(Records drawn from a dataset)

•••

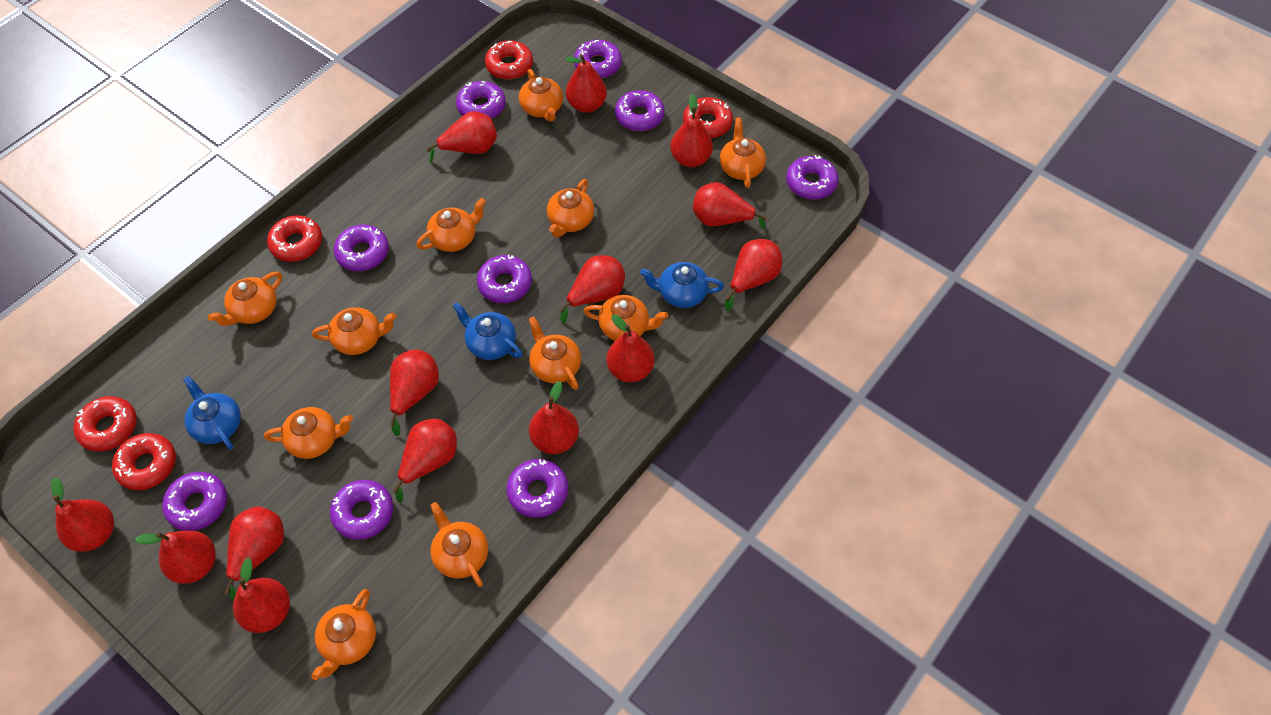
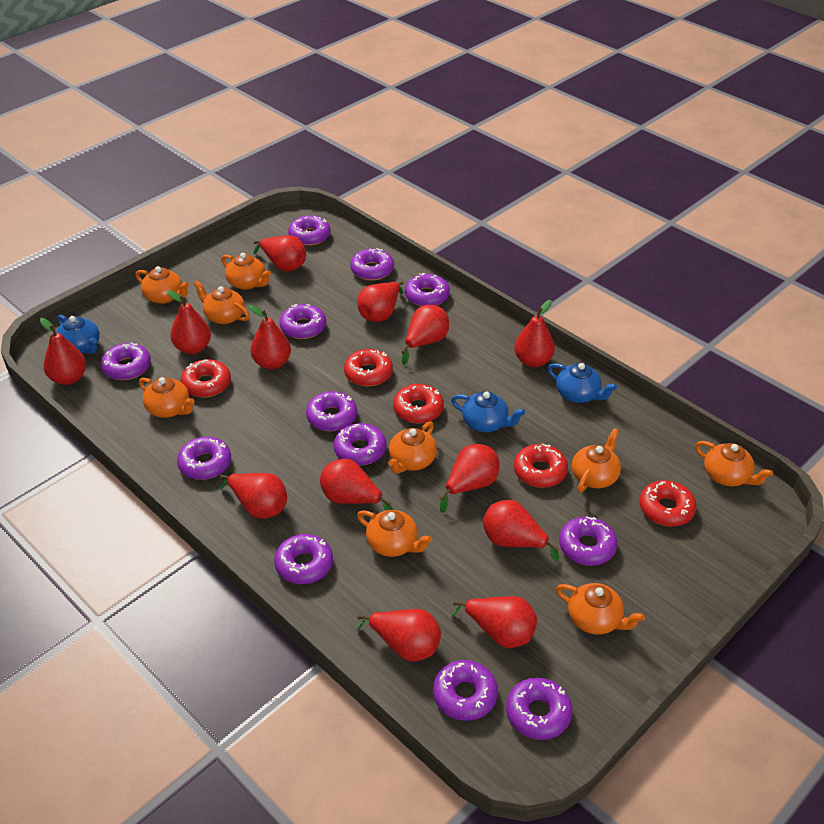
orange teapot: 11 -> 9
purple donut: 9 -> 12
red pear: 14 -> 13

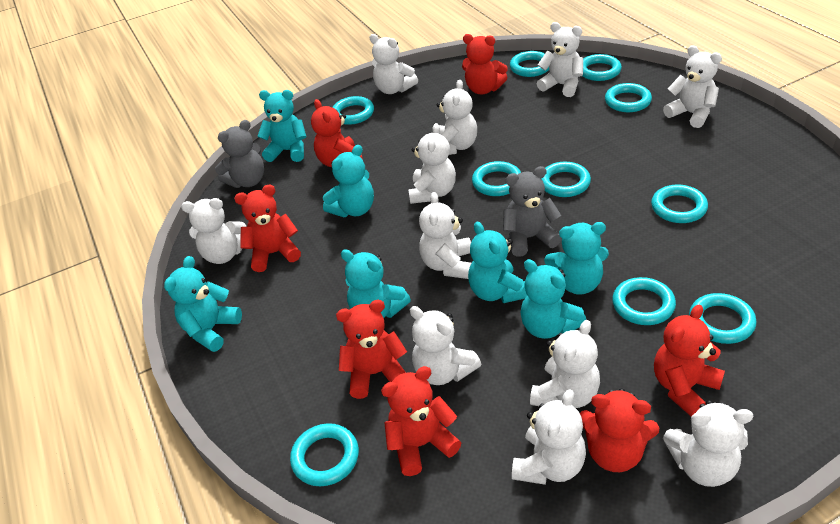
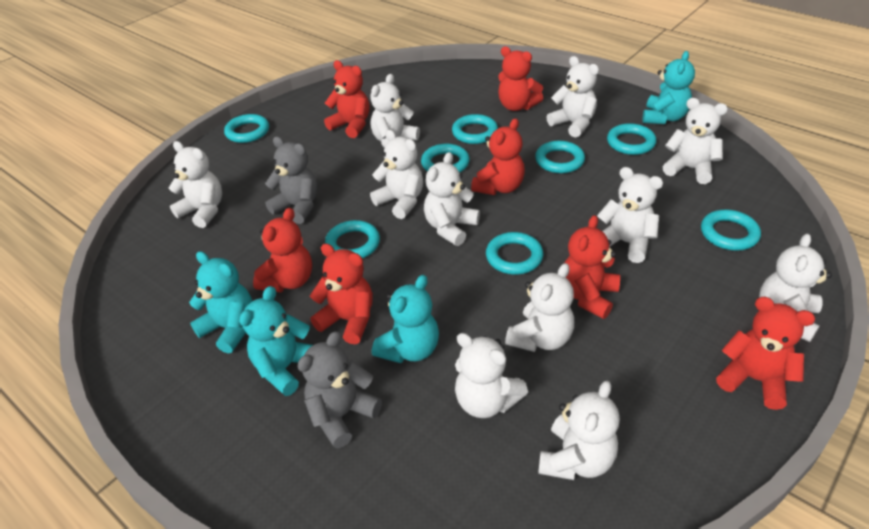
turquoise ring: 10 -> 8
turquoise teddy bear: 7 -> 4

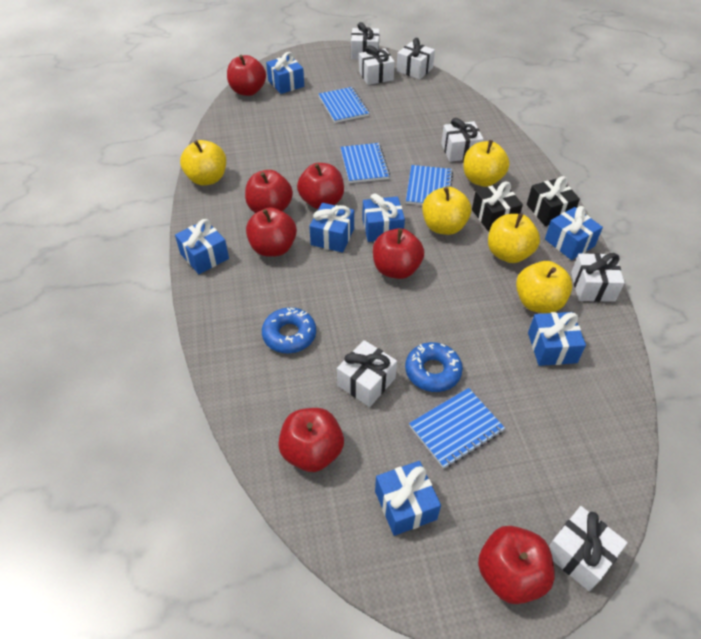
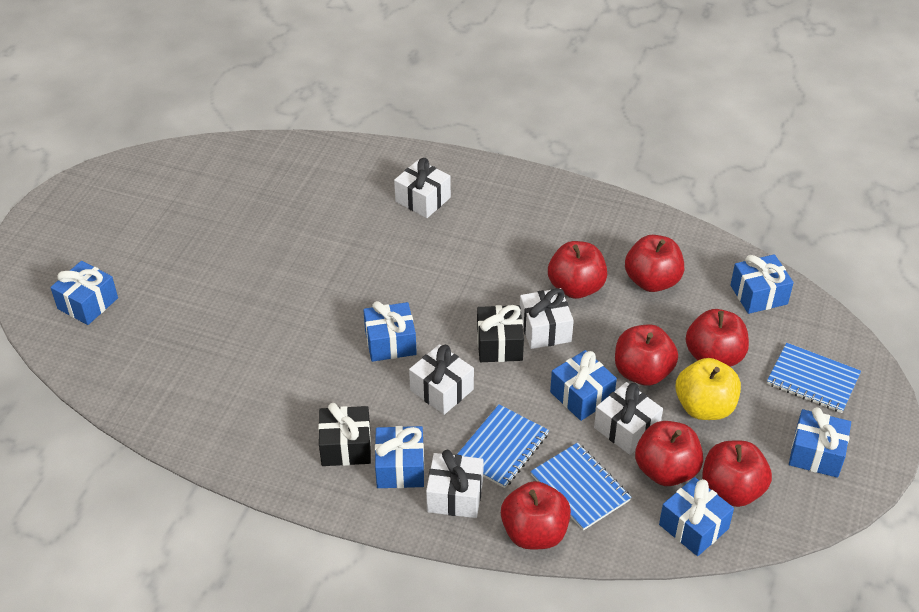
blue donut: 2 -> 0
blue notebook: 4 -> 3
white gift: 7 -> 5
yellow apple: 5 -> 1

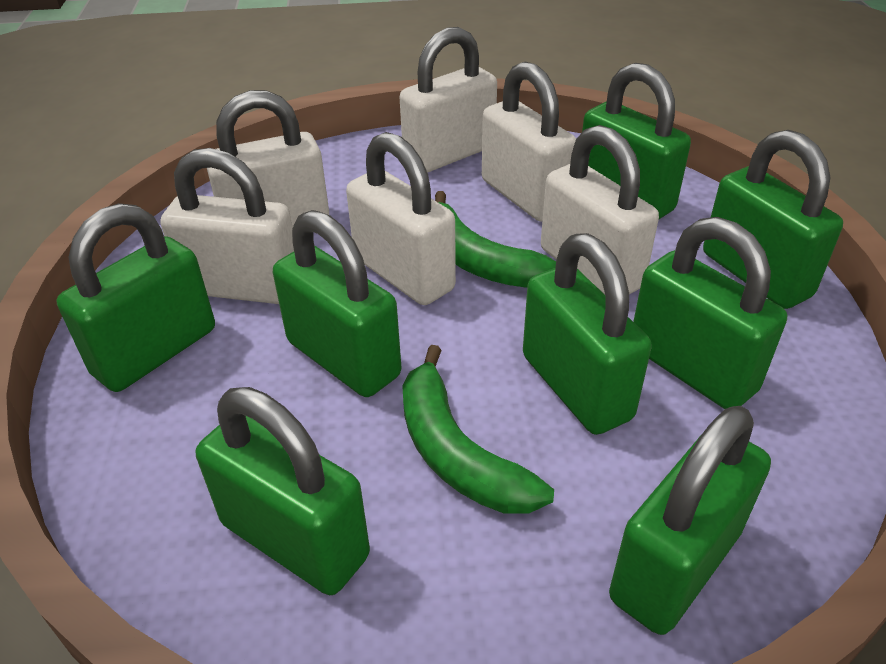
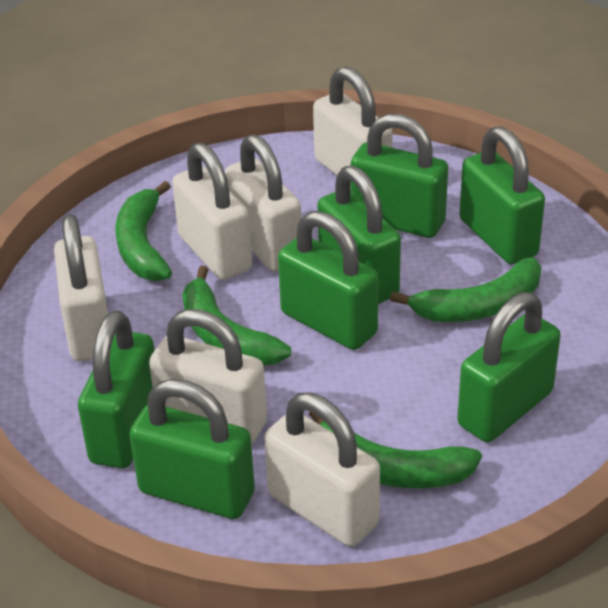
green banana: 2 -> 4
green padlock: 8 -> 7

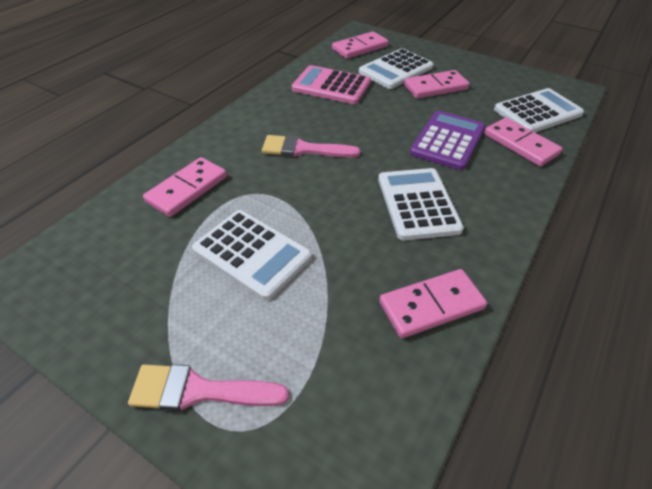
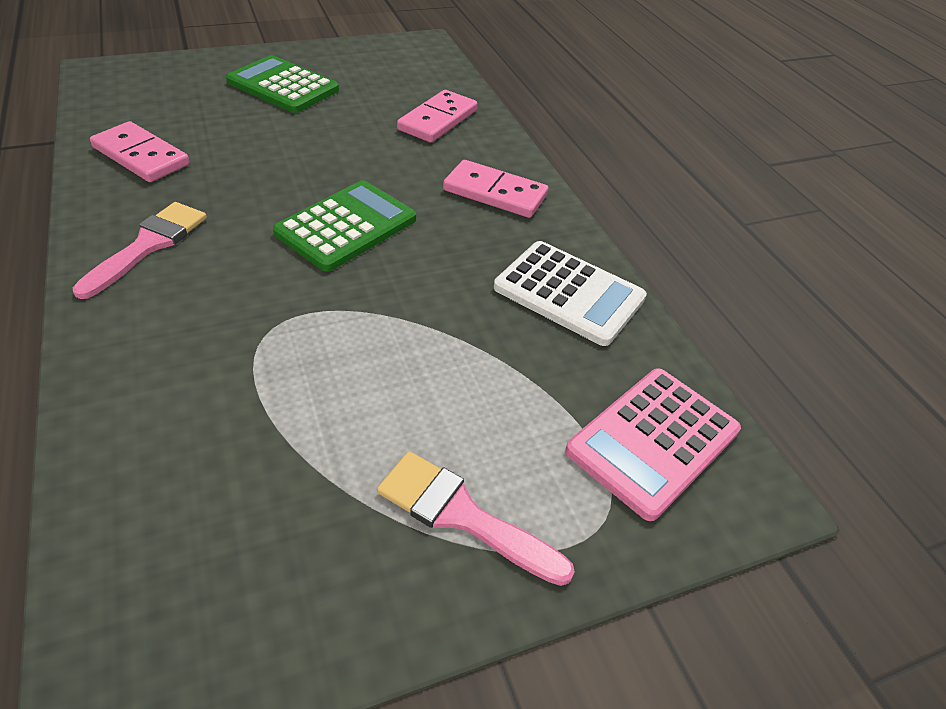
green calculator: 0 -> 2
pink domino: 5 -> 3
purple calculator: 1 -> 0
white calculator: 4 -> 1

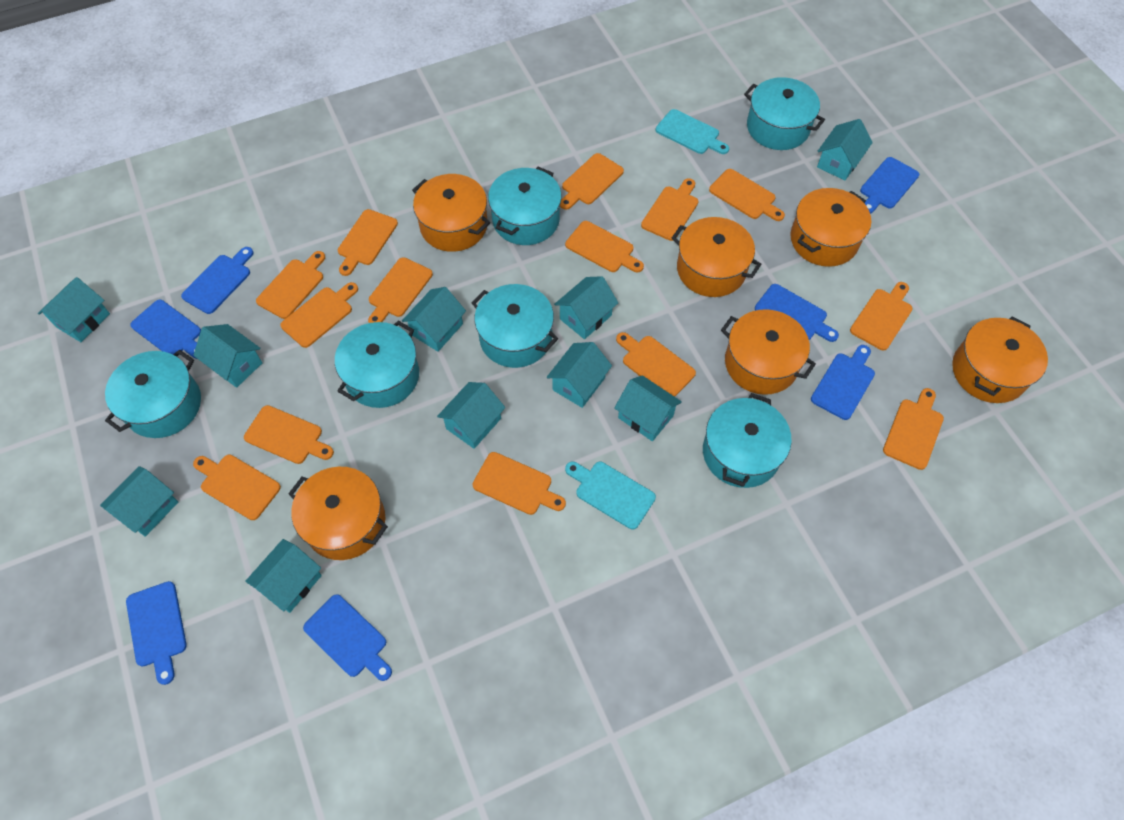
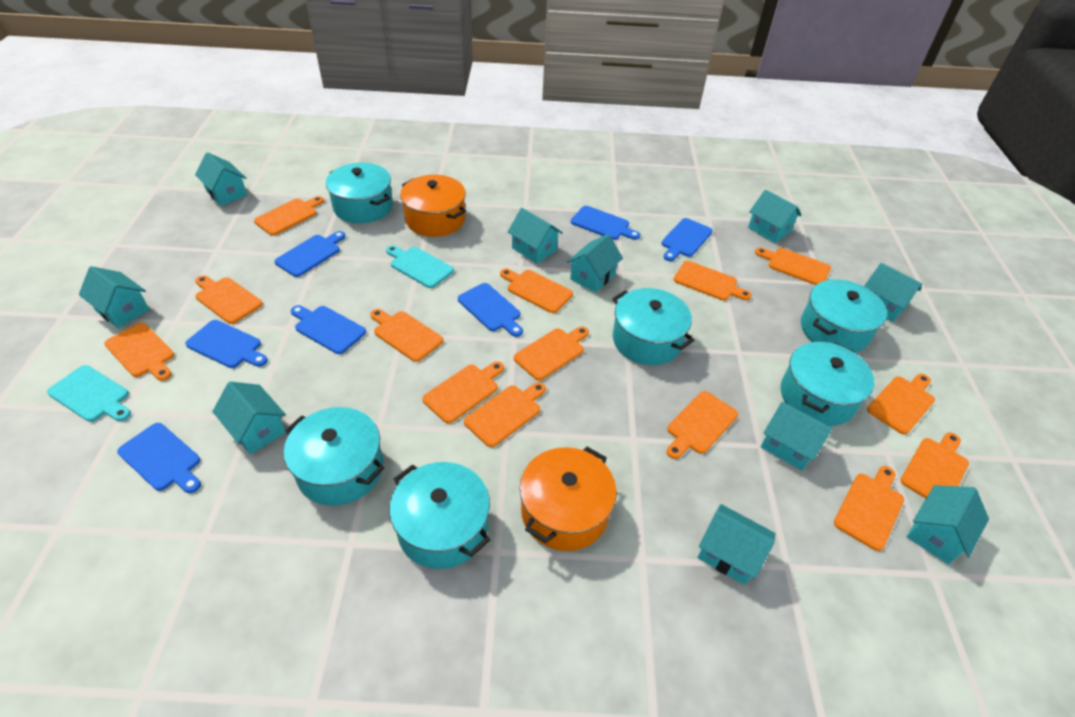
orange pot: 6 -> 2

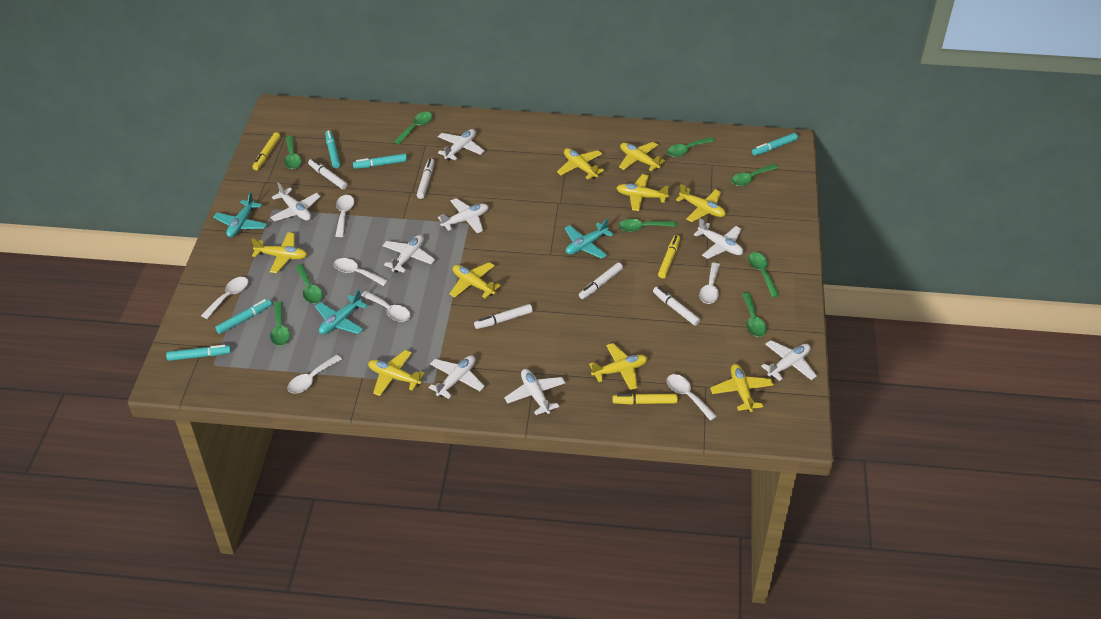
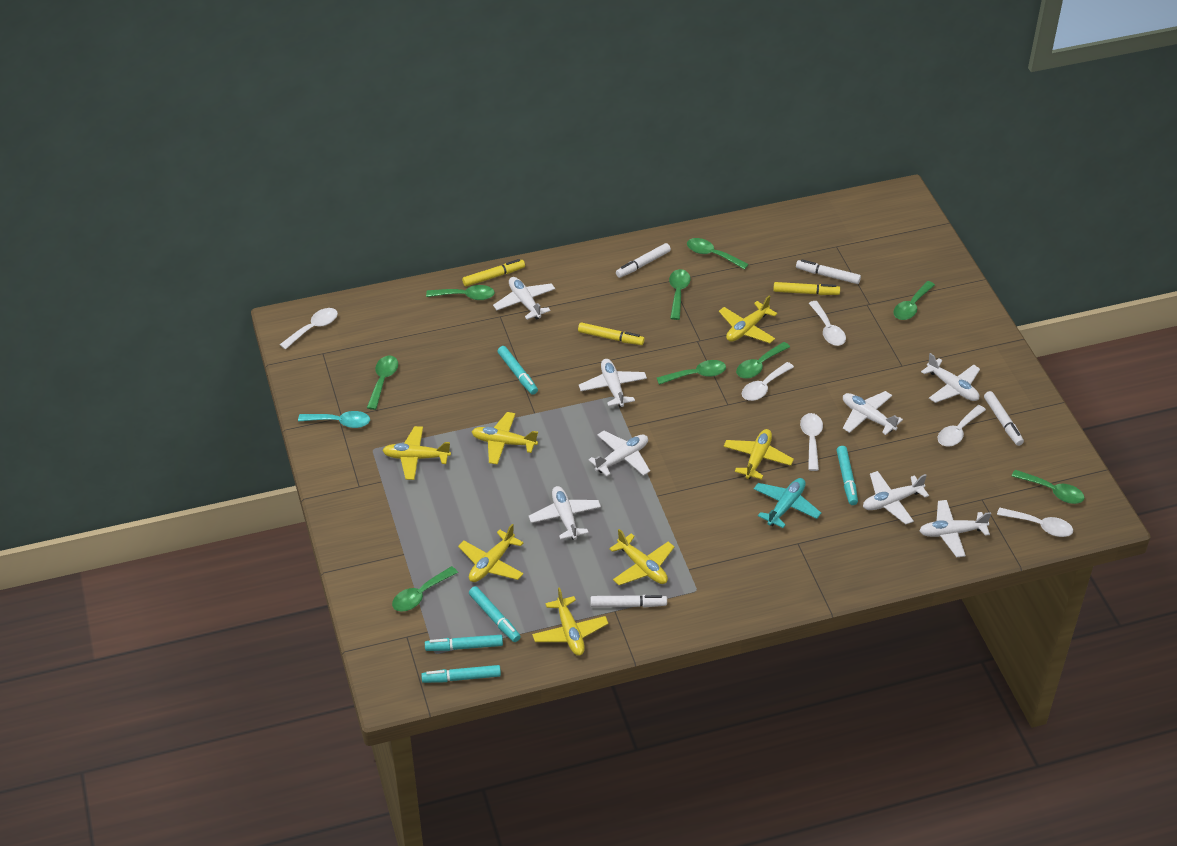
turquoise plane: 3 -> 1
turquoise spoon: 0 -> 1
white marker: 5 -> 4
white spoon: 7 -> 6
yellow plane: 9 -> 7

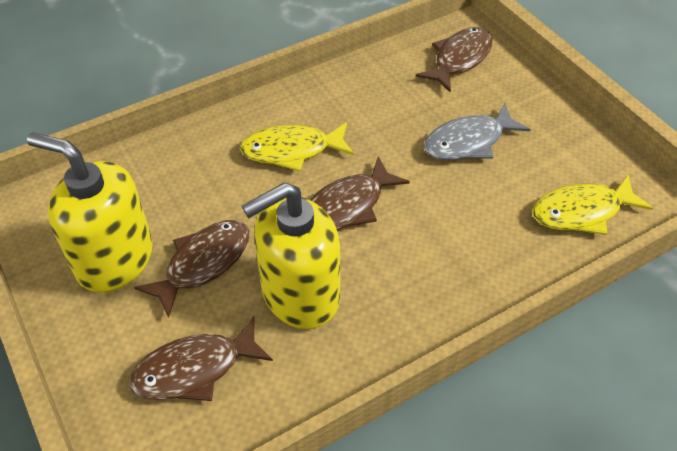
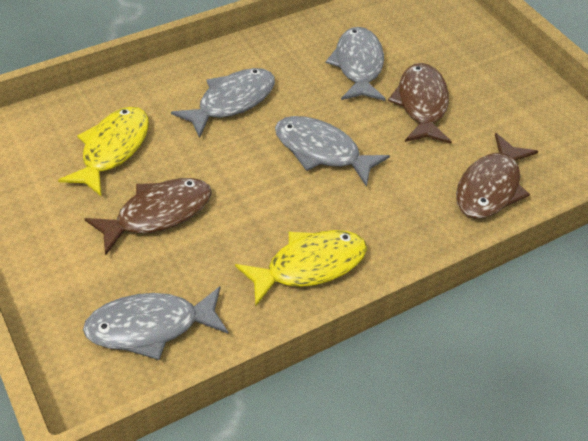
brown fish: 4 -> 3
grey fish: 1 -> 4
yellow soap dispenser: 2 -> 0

•••

Copy all of the data above exactly. Leave out every picture.

orange teapot: 11 -> 9
purple donut: 9 -> 12
red pear: 14 -> 13

turquoise ring: 10 -> 8
turquoise teddy bear: 7 -> 4

blue donut: 2 -> 0
blue notebook: 4 -> 3
white gift: 7 -> 5
yellow apple: 5 -> 1

green banana: 2 -> 4
green padlock: 8 -> 7

green calculator: 0 -> 2
pink domino: 5 -> 3
purple calculator: 1 -> 0
white calculator: 4 -> 1

orange pot: 6 -> 2

turquoise plane: 3 -> 1
turquoise spoon: 0 -> 1
white marker: 5 -> 4
white spoon: 7 -> 6
yellow plane: 9 -> 7

brown fish: 4 -> 3
grey fish: 1 -> 4
yellow soap dispenser: 2 -> 0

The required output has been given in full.